*TASK INSTRUCTIONS*: Please copy, exactly as they appear below, the lines from the one containing "<475,347,547,465> to <771,237,849,366>" through the one containing "- Flasche [rot] <856,208,929,342>".

*DATASET EXCERPTS*:

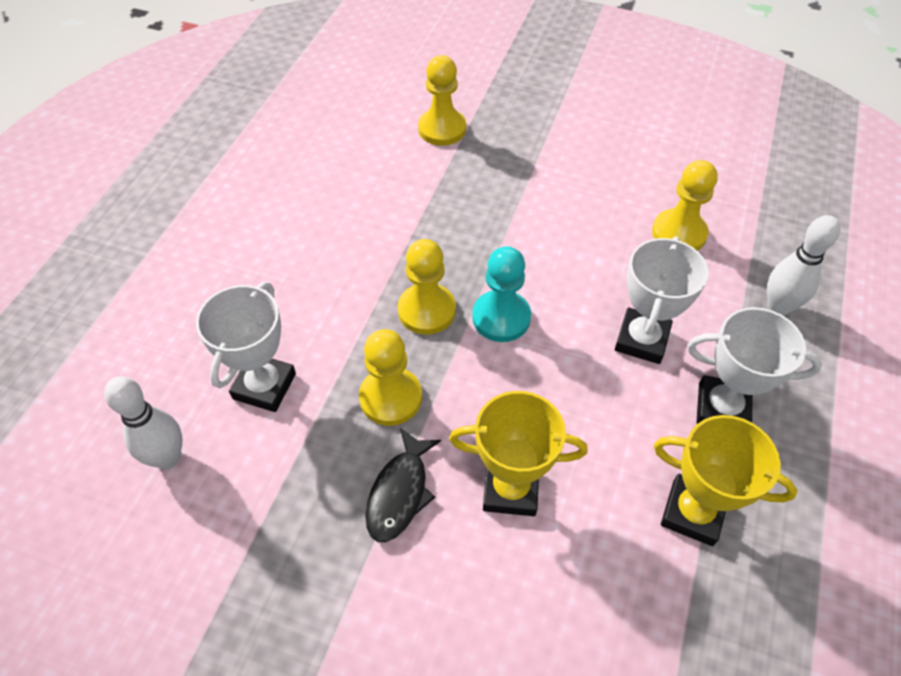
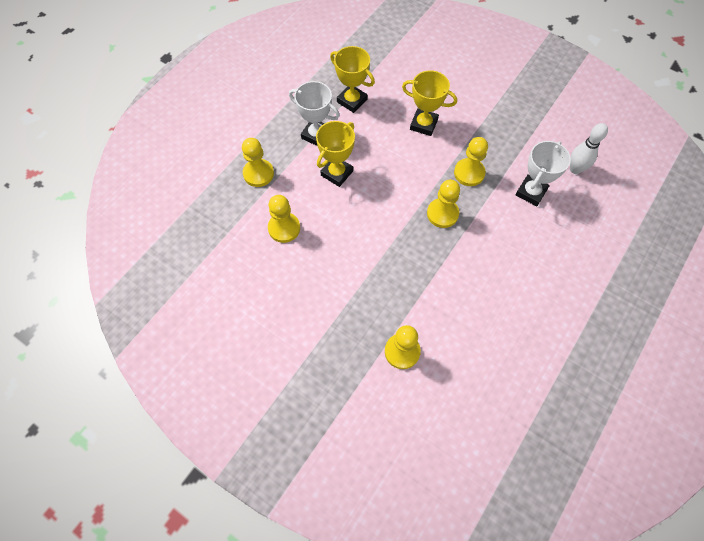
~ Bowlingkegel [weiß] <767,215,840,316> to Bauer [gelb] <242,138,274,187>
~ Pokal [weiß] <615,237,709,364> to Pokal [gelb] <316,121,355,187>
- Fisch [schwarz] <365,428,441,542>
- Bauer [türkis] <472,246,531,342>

* * *

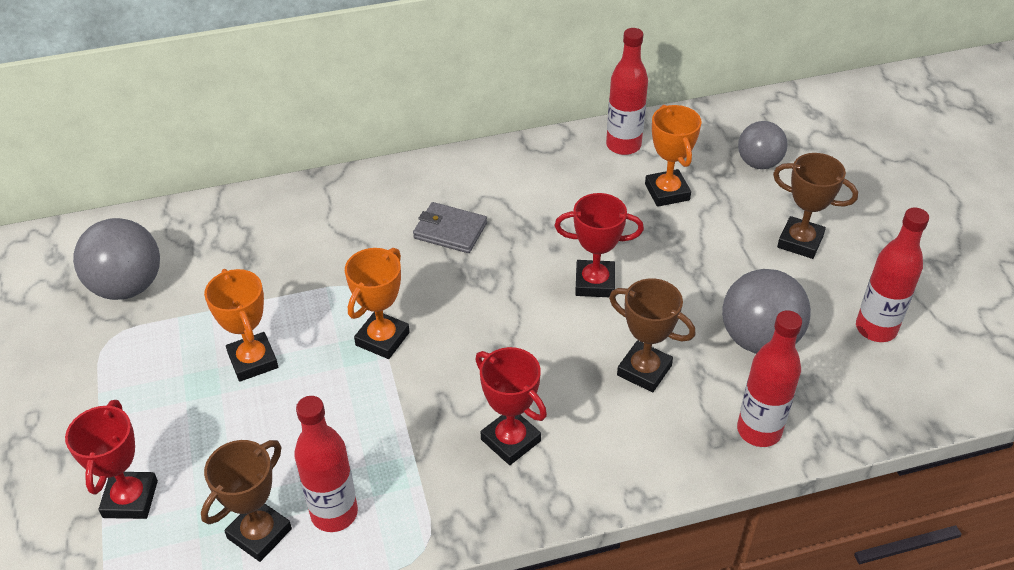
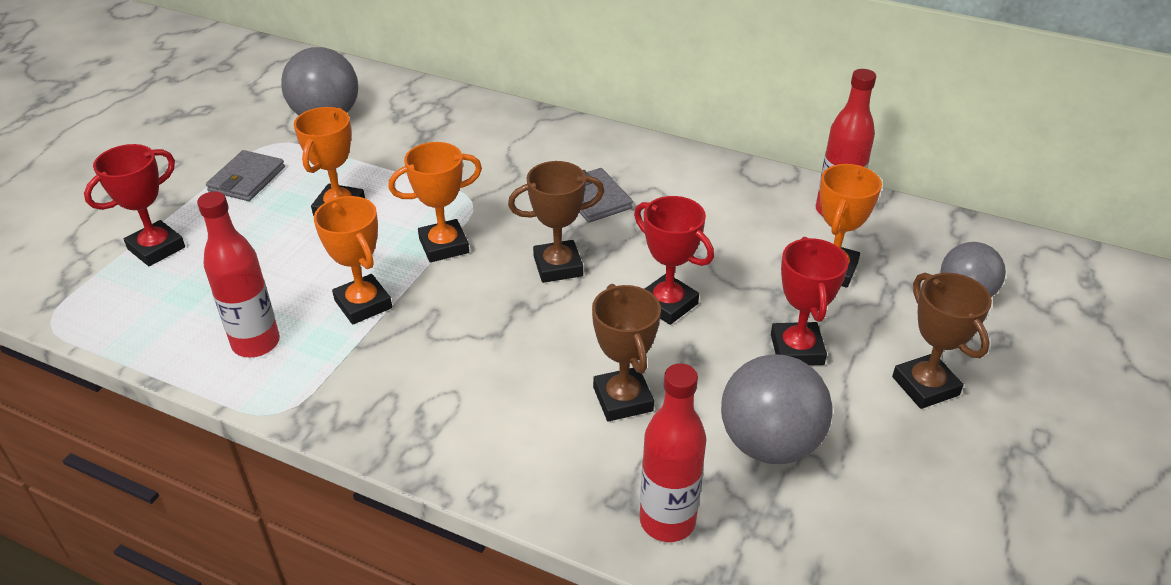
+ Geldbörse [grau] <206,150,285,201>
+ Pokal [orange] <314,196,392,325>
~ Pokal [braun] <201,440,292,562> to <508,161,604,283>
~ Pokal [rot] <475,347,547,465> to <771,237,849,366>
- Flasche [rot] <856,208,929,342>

*YOUR RESPONSE*:
~ Pokal [rot] <475,347,547,465> to <771,237,849,366>
- Flasche [rot] <856,208,929,342>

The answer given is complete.